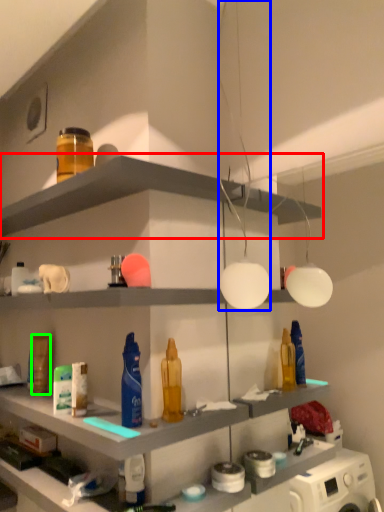
Question: Which is farther away from shelf (highlighted by a red box)? light fixture (highlighted by a blue box) or toiletry (highlighted by a green box)?

Choices:
 (A) light fixture
 (B) toiletry

Answer: (B)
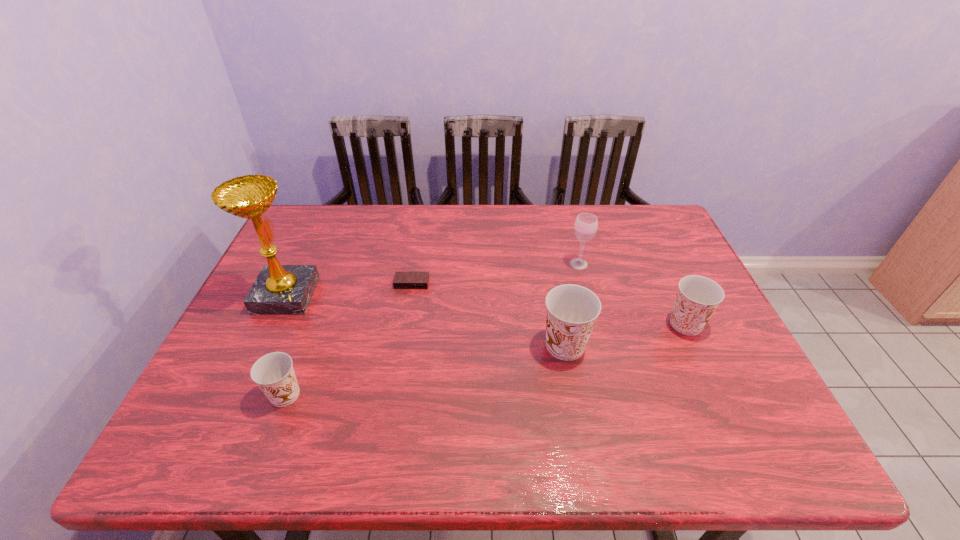
Find the location of a particular element. free space that satisfies the following two spatial constraints: 1. on the front face of the shortest object; 2. on the front-facing side of the award is located at coordinates (410, 295).

You are a GUI agent. You are given a task and a screenshot of the screen. Output one action in this format:
    pyautogui.click(x=<x>, y=<y>)
    Task: Click on the vacant space that satisfies the following two spatial constraints: 1. on the front side of the farthest object; 2. on the right side of the fourth tallest object
    The image size is (960, 540).
    Given the screenshot: What is the action you would take?
    pyautogui.click(x=594, y=324)

Identify the location of vacant space that satisfies the following two spatial constraints: 1. on the front face of the fourth object from right to left; 2. on the right side of the fourth tallest object. (405, 324).

You are a GUI agent. You are given a task and a screenshot of the screen. Output one action in this format:
    pyautogui.click(x=<x>, y=<y>)
    Task: Click on the free space in the image that satisfies the following two spatial constraints: 1. on the front-facing side of the award; 2. on the right side of the rightmost object
    This screenshot has height=540, width=960.
    Given the screenshot: What is the action you would take?
    pyautogui.click(x=273, y=324)

At what (x,y) coordinates should I click in order to perform the action: click on free space that satisfies the following two spatial constraints: 1. on the front-facing side of the award; 2. on the back side of the third shortest object. Please return your answer as a coordinate pair (x, y). Image resolution: width=960 pixels, height=540 pixels. Looking at the image, I should click on (273, 324).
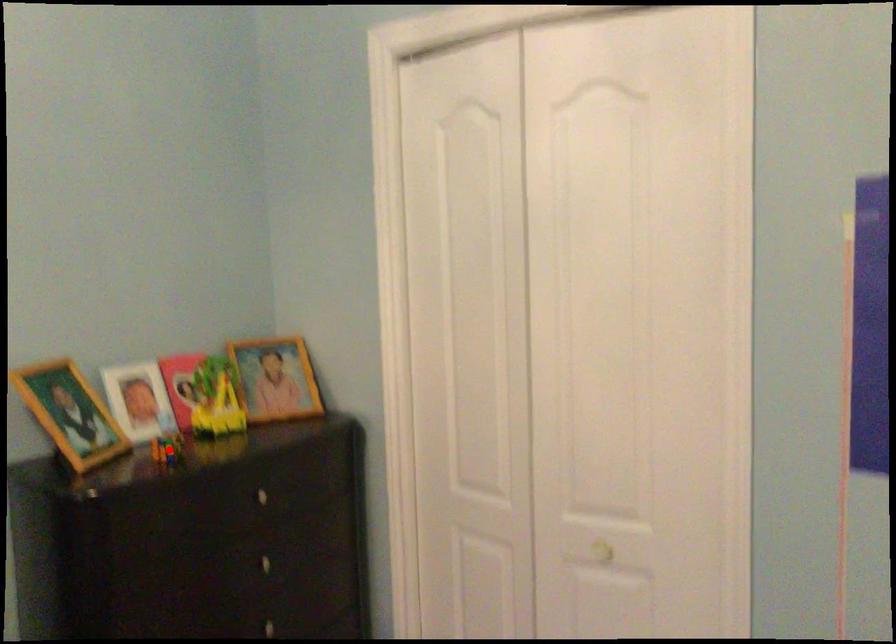
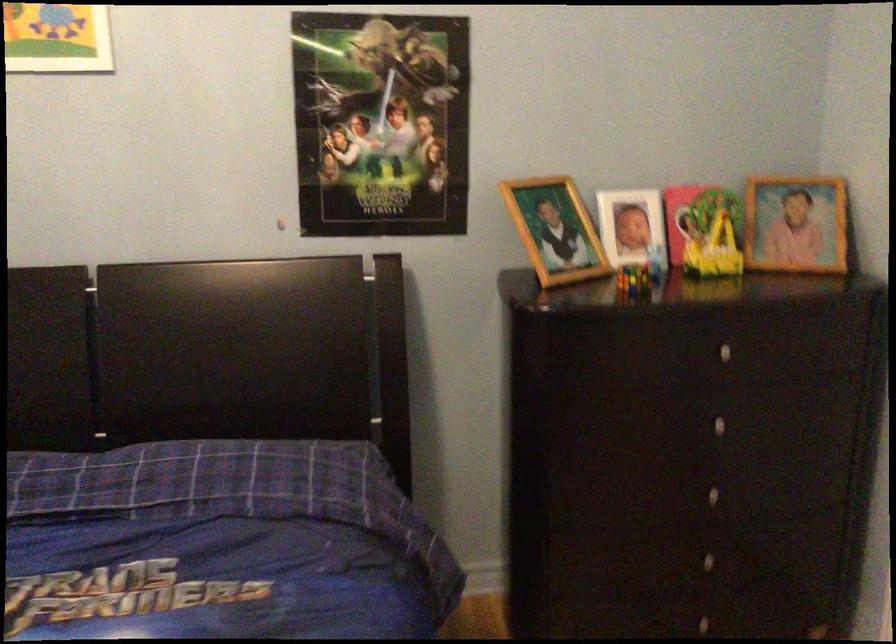
Locate, in the second image, the point that corresponds to the highlighted location in the first image.

(634, 279)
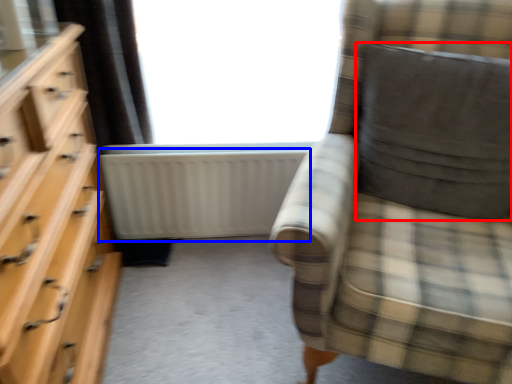
Question: Which point is further to the camera, pillow (highlighted by a red box) or radiator (highlighted by a blue box)?

Choices:
 (A) pillow
 (B) radiator

Answer: (B)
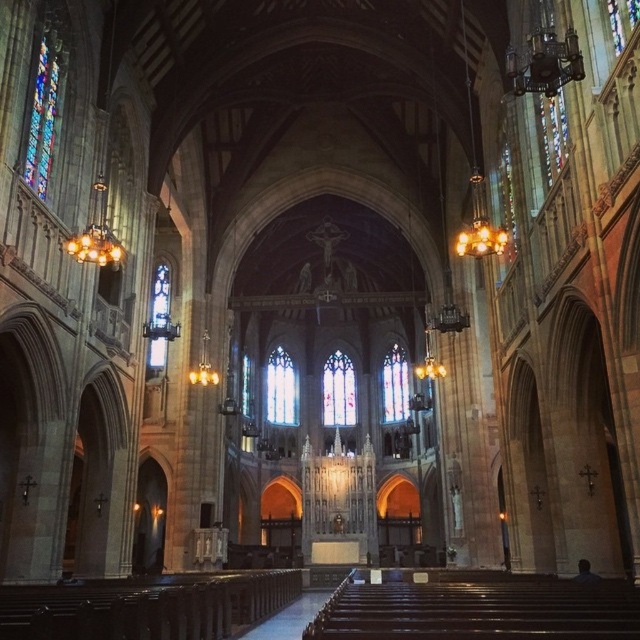
Is point (28, 173) more distant than point (154, 339)?

No, it is not.

Is stained glass window at upper left thinner than clear glass stained glass window at left?

Correct, stained glass window at upper left's width is less than clear glass stained glass window at left's.

Which is behind, point (42, 180) or point (150, 314)?

The point (150, 314) is more distant.

Identify the location of stained glass window at upper left. (44, 113).

Between stained glass window at upper left and stained glass window at center, which one appears on the left side from the viewer's perspective?

From the viewer's perspective, stained glass window at upper left appears more on the left side.

Measure the distance between point (48,138) and camera.

196.34 feet

Who is more distant from viewer, (48, 42) or (397, 362)?

The point (397, 362) is more distant.

In order to click on stained glass window at upper left in this screenshot , I will do `click(44, 113)`.

Is stained glass window at upper left above clear glass stained glass window at center?

Yes.

Is point (60, 56) farther from viewer compared to point (241, 401)?

No, (60, 56) is in front of (241, 401).

Is point (33, 116) closer to viewer compared to point (248, 410)?

Yes, point (33, 116) is in front of point (248, 410).

At what (x,y) coordinates should I click in order to perform the action: click on stained glass window at upper left. Please return your answer as a coordinate pair (x, y). The image size is (640, 640). Looking at the image, I should click on (44, 113).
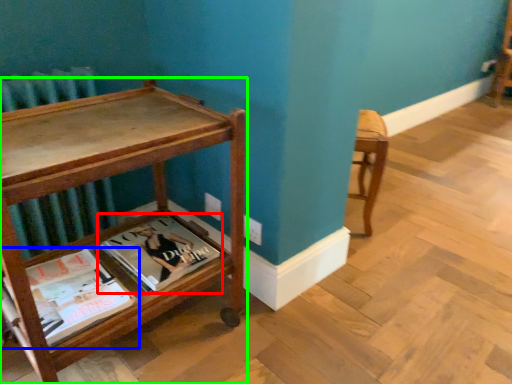
Question: Considering the real-world distances, which object is closest to book (highlighted by a red box)? book (highlighted by a blue box) or table (highlighted by a green box).

Choices:
 (A) book
 (B) table

Answer: (A)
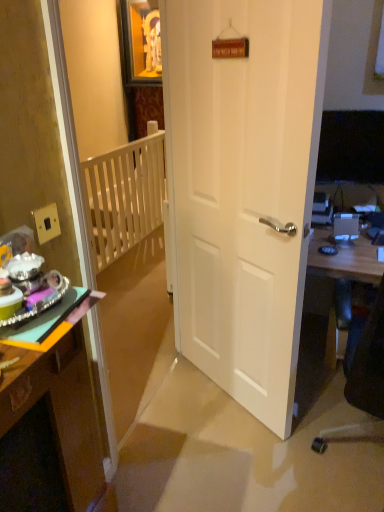
This screenshot has height=512, width=384. What are the coordinates of `vacant region under wooden desk at right (from a real-world perspective)` in the screenshot? It's located at (322, 364).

## WHAT YOU ARE ASKED TO DO
Reproduce all of the items above word for word, omitting the pictures.

## REPLY TO THE EXERCISE
Question: Which is farther away from shelf (highlighted by a red box)? light fixture (highlighted by a blue box) or toiletry (highlighted by a green box)?

Choices:
 (A) light fixture
 (B) toiletry

Answer: (B)
Find the location of a particular element. free space that satisfies the following two spatial constraints: 1. on the front face of the shortest object; 2. on the front-facing side of the award is located at coordinates (410, 295).

You are a GUI agent. You are given a task and a screenshot of the screen. Output one action in this format:
    pyautogui.click(x=<x>, y=<y>)
    Task: Click on the vacant space that satisfies the following two spatial constraints: 1. on the front side of the farthest object; 2. on the right side of the fourth tallest object
    The image size is (960, 540).
    Given the screenshot: What is the action you would take?
    pyautogui.click(x=594, y=324)

Identify the location of vacant space that satisfies the following two spatial constraints: 1. on the front face of the fourth object from right to left; 2. on the right side of the fourth tallest object. (405, 324).

You are a GUI agent. You are given a task and a screenshot of the screen. Output one action in this format:
    pyautogui.click(x=<x>, y=<y>)
    Task: Click on the free space in the image that satisfies the following two spatial constraints: 1. on the front-facing side of the award; 2. on the right side of the rightmost object
    This screenshot has height=540, width=960.
    Given the screenshot: What is the action you would take?
    pyautogui.click(x=273, y=324)

At what (x,y) coordinates should I click in order to perform the action: click on free space that satisfies the following two spatial constraints: 1. on the front-facing side of the award; 2. on the back side of the third shortest object. Please return your answer as a coordinate pair (x, y). Image resolution: width=960 pixels, height=540 pixels. Looking at the image, I should click on (273, 324).
Locate, in the second image, the point that corresponds to the highlighted location in the first image.

(634, 279)
Question: Which point is further to the camera, pillow (highlighted by a red box) or radiator (highlighted by a blue box)?

Choices:
 (A) pillow
 (B) radiator

Answer: (B)
Is point (28, 173) more distant than point (154, 339)?

No, it is not.

Is stained glass window at upper left thinner than clear glass stained glass window at left?

Correct, stained glass window at upper left's width is less than clear glass stained glass window at left's.

Which is behind, point (42, 180) or point (150, 314)?

The point (150, 314) is more distant.

Identify the location of stained glass window at upper left. (44, 113).

Between stained glass window at upper left and stained glass window at center, which one appears on the left side from the viewer's perspective?

From the viewer's perspective, stained glass window at upper left appears more on the left side.

Measure the distance between point (48,138) and camera.

196.34 feet

Who is more distant from viewer, (48, 42) or (397, 362)?

The point (397, 362) is more distant.

In order to click on stained glass window at upper left in this screenshot , I will do `click(44, 113)`.

Is stained glass window at upper left above clear glass stained glass window at center?

Yes.

Is point (60, 56) farther from viewer compared to point (241, 401)?

No, (60, 56) is in front of (241, 401).

Is point (33, 116) closer to viewer compared to point (248, 410)?

Yes, point (33, 116) is in front of point (248, 410).

At what (x,y) coordinates should I click in order to perform the action: click on stained glass window at upper left. Please return your answer as a coordinate pair (x, y). The image size is (640, 640). Looking at the image, I should click on (44, 113).
Question: Considering the real-world distances, which object is closest to book (highlighted by a red box)? book (highlighted by a blue box) or table (highlighted by a green box).

Choices:
 (A) book
 (B) table

Answer: (A)
This screenshot has height=512, width=384. What are the coordinates of `vacant region under wooden desk at right (from a real-world perspective)` in the screenshot? It's located at (322, 364).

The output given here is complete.